◆ Given material ◆
—————
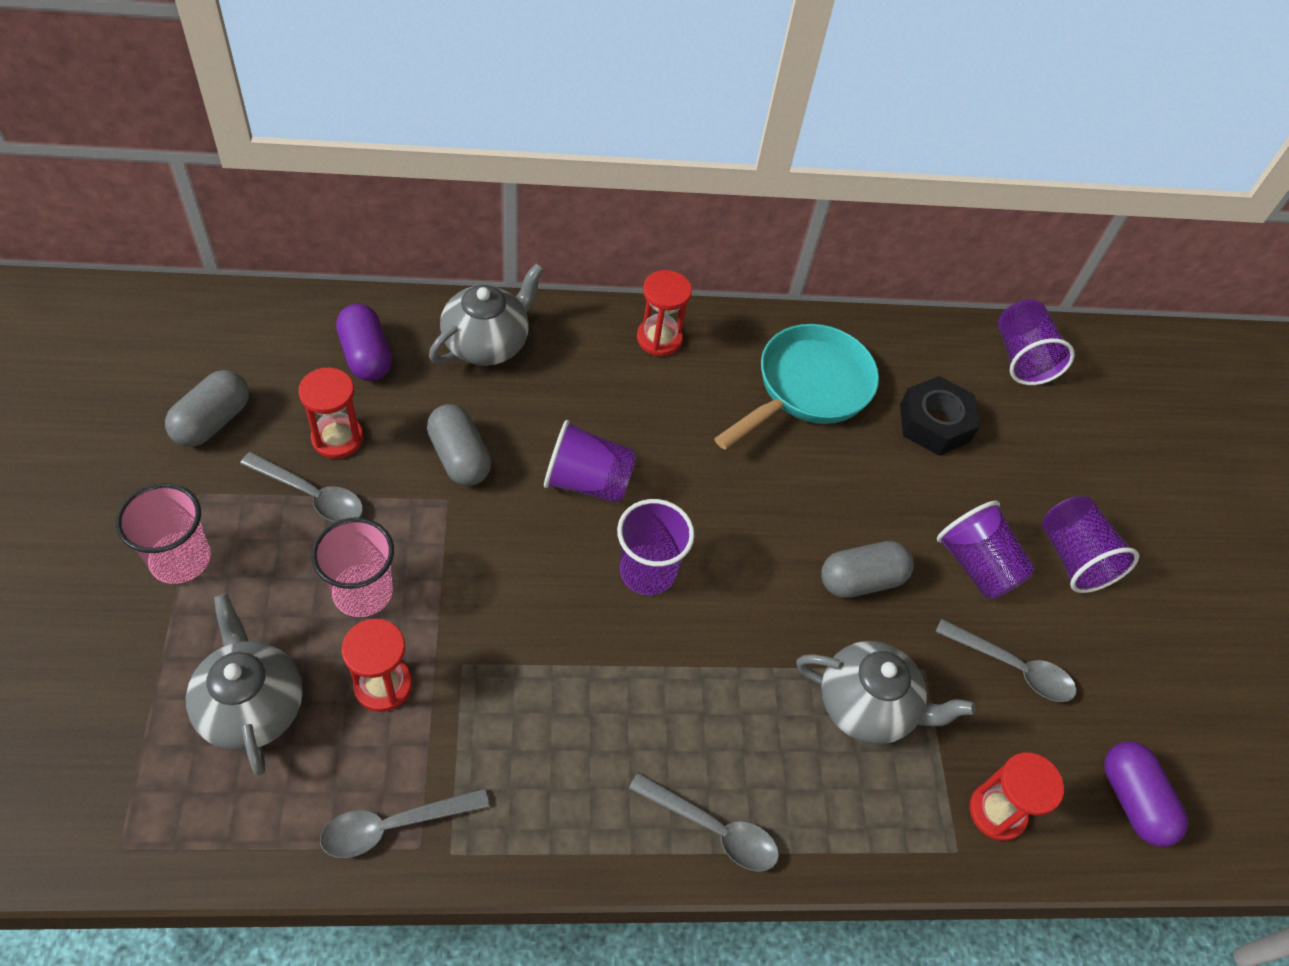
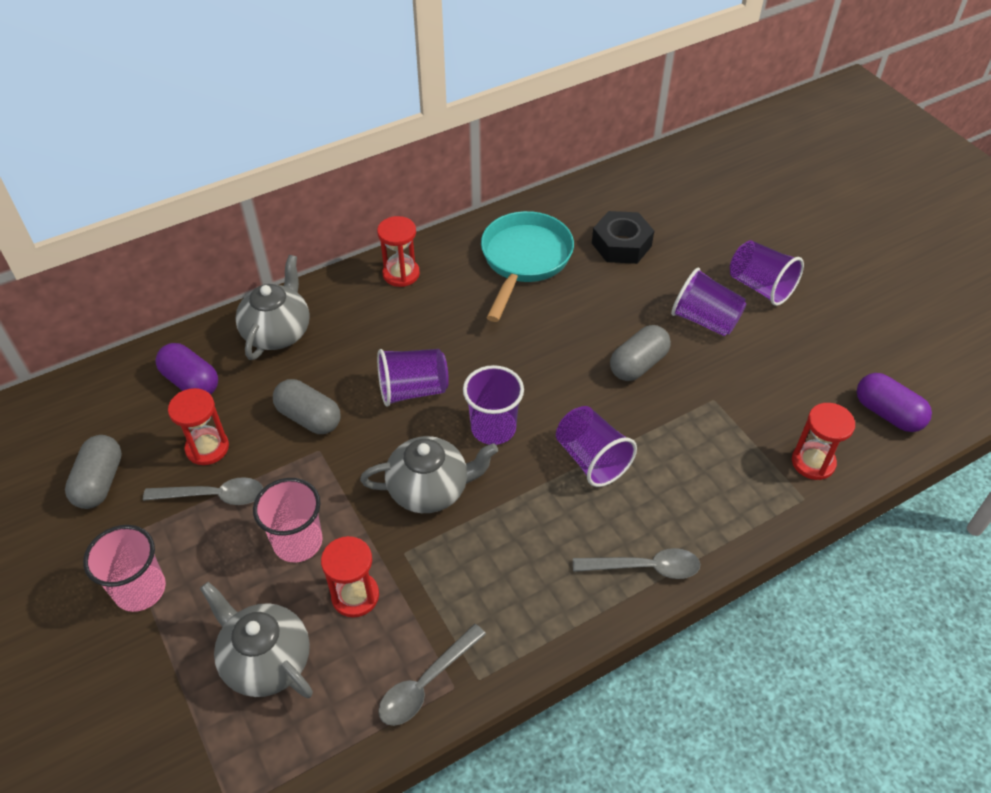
camera: 20 degrees left, 5 degrees down
(867, 706) = (693, 440): grey teapot -> grey teapot (430, 489)
(1013, 668) = (767, 371): grey spoon -> none
(1021, 358) = (650, 179): purple cup -> purple cup (591, 459)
—————
◆ Problem statement ◆
Print the material above once more, exactly, minus the pictures.

◆ Answer area ◆
camera: 20 degrees left, 5 degrees down
(867, 706) = (693, 440): grey teapot -> grey teapot (430, 489)
(1013, 668) = (767, 371): grey spoon -> none
(1021, 358) = (650, 179): purple cup -> purple cup (591, 459)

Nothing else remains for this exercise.